__Raw data__.

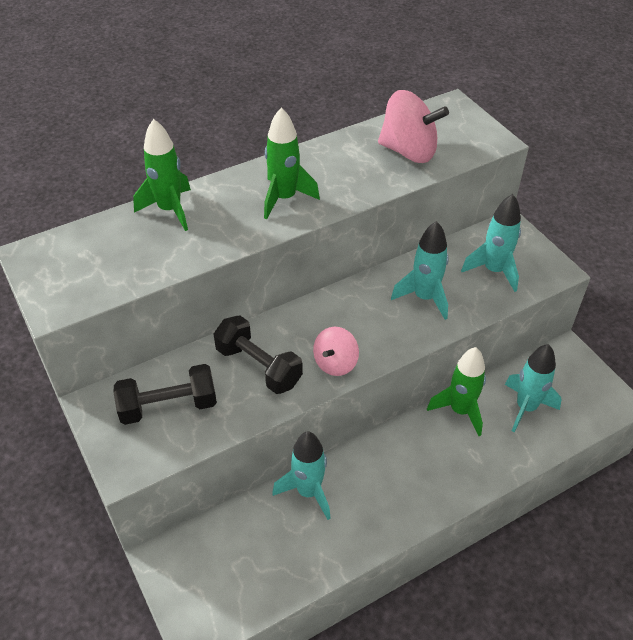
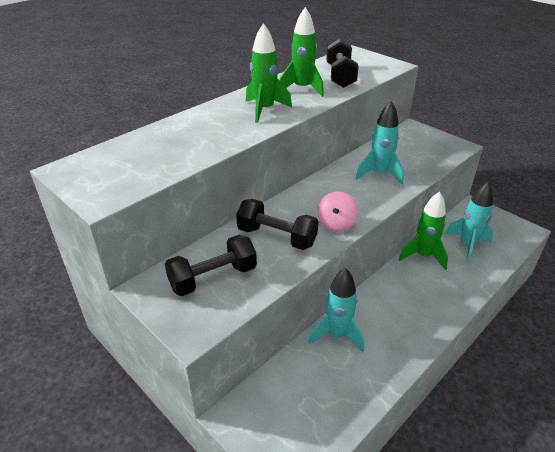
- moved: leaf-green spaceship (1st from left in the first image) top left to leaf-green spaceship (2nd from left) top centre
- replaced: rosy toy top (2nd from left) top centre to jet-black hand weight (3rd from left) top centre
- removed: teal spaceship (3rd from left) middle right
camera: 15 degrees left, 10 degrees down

__Exercise__.
Would you reproduce the listing above in full and exactly, without its pictures?

__Answer for this exercise__.
- moved: leaf-green spaceship (1st from left in the first image) top left to leaf-green spaceship (2nd from left) top centre
- replaced: rosy toy top (2nd from left) top centre to jet-black hand weight (3rd from left) top centre
- removed: teal spaceship (3rd from left) middle right
camera: 15 degrees left, 10 degrees down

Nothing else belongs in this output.